Which lines run from the line with "[rojo] <289 326>" through the line with "[morado] <296 528>" in the entries below? Print them exactly, both ends included, and nothing more.
(INPUT DATA begins)
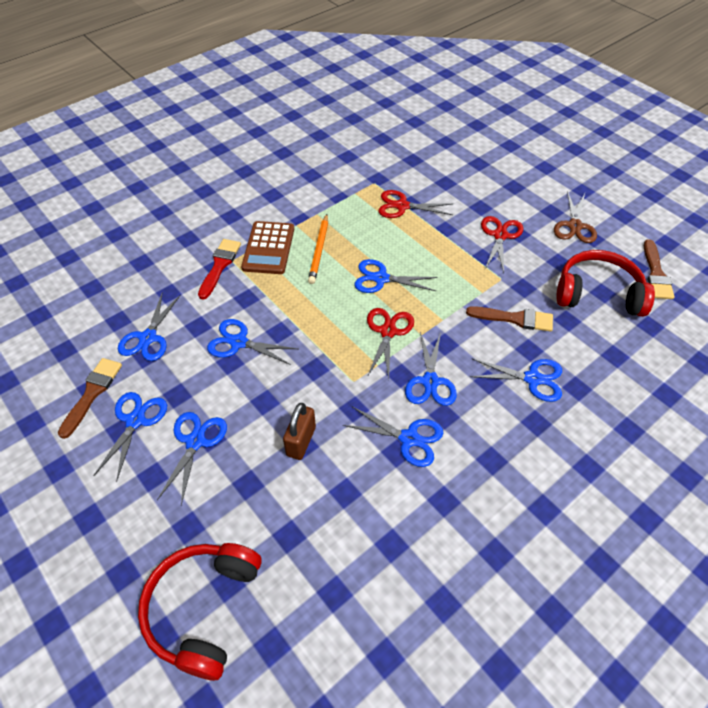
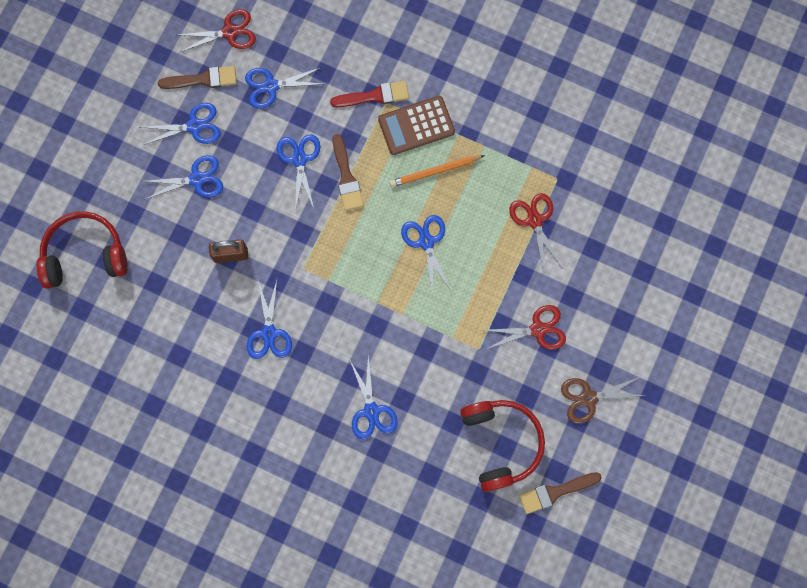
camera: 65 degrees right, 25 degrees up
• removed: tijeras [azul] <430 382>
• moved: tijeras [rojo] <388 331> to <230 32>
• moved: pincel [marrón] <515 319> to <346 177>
(INPUT DATA ends)
(INPUT DATA begins)
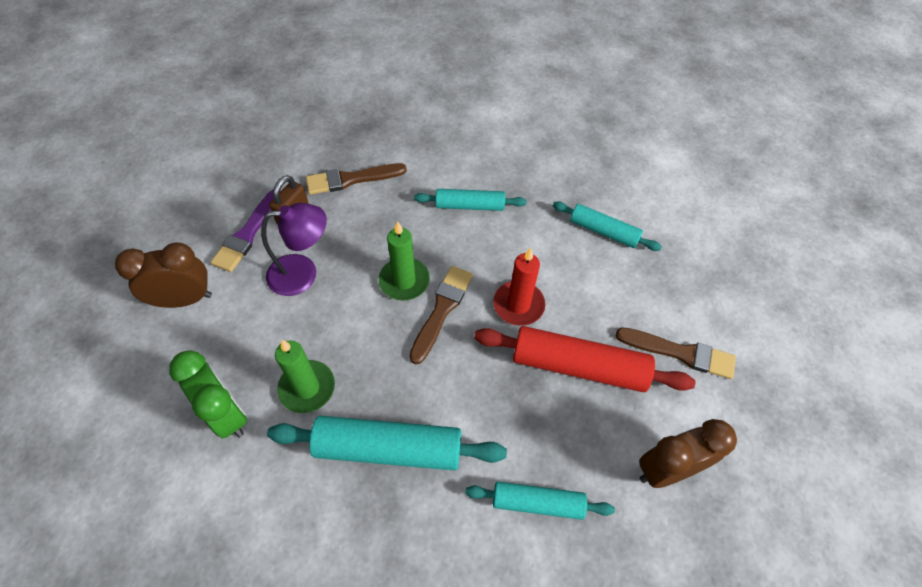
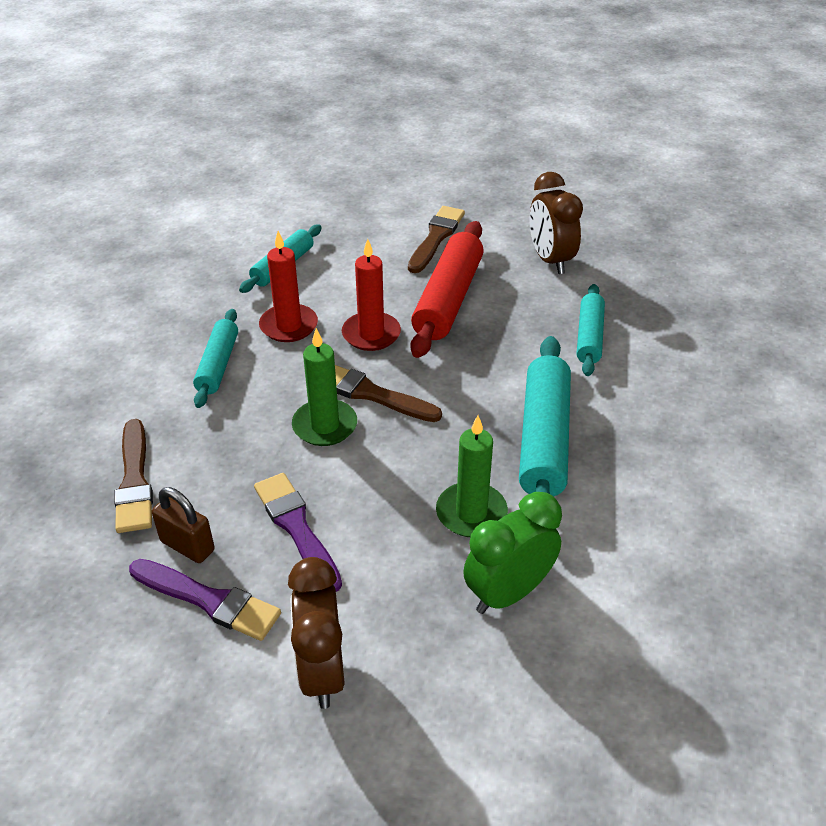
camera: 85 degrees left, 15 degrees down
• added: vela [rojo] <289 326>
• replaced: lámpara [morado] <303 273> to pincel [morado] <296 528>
(INPUT DATA ends)
◆ **WRITTEN ANSWER**
• added: vela [rojo] <289 326>
• replaced: lámpara [morado] <303 273> to pincel [morado] <296 528>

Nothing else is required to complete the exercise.